What you should do
Write out every record below exactly, leaving the pictures out.

Exercise materials
--- START ---

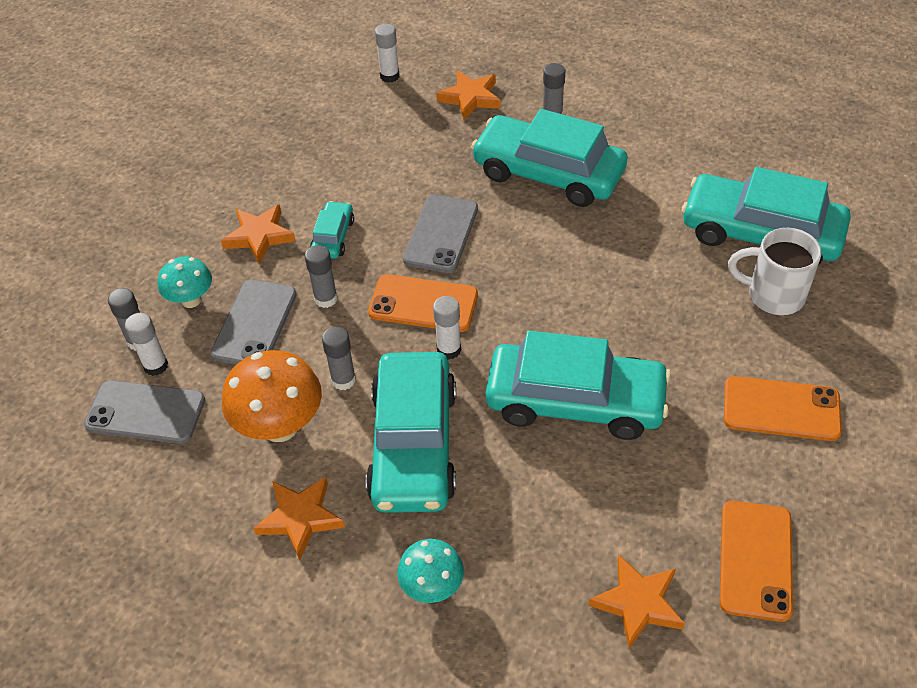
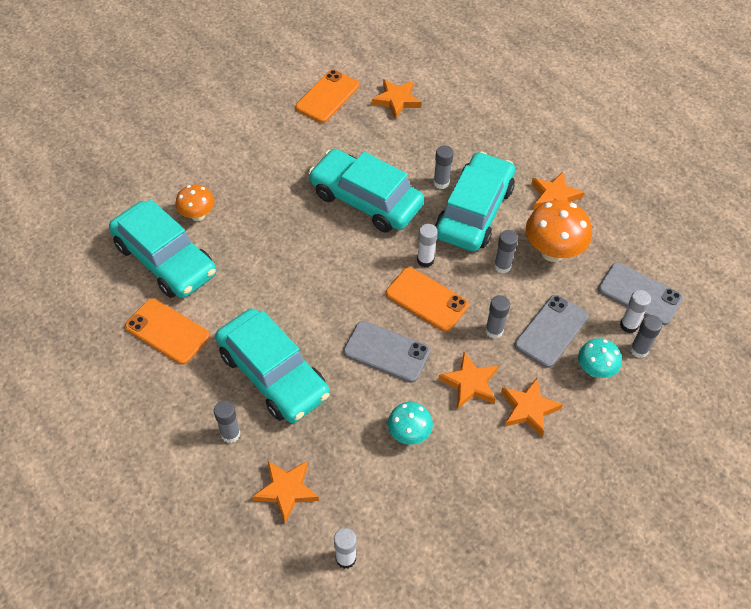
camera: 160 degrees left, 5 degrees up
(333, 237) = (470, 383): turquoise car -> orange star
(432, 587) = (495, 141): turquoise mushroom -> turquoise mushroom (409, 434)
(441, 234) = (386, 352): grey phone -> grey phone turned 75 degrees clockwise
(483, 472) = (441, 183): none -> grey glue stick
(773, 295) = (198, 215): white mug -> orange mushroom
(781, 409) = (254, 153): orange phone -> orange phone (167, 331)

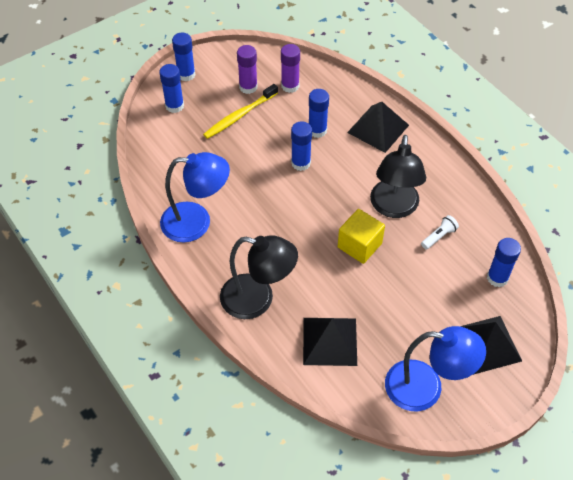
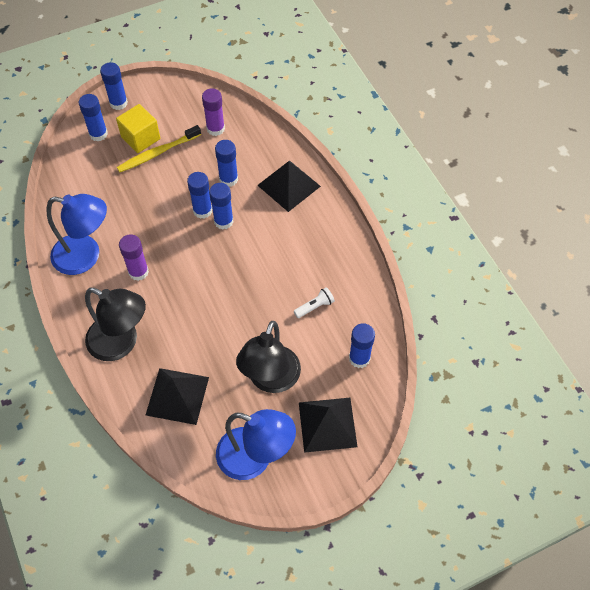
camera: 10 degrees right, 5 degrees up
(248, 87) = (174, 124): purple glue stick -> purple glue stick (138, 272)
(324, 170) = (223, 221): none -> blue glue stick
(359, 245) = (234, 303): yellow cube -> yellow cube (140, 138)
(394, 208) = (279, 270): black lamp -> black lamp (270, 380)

--- END ---

Answer space
camera: 160 degrees left, 5 degrees up
(333, 237) = (470, 383): turquoise car -> orange star
(432, 587) = (495, 141): turquoise mushroom -> turquoise mushroom (409, 434)
(441, 234) = (386, 352): grey phone -> grey phone turned 75 degrees clockwise
(483, 472) = (441, 183): none -> grey glue stick
(773, 295) = (198, 215): white mug -> orange mushroom
(781, 409) = (254, 153): orange phone -> orange phone (167, 331)

camera: 10 degrees right, 5 degrees up
(248, 87) = (174, 124): purple glue stick -> purple glue stick (138, 272)
(324, 170) = (223, 221): none -> blue glue stick
(359, 245) = (234, 303): yellow cube -> yellow cube (140, 138)
(394, 208) = (279, 270): black lamp -> black lamp (270, 380)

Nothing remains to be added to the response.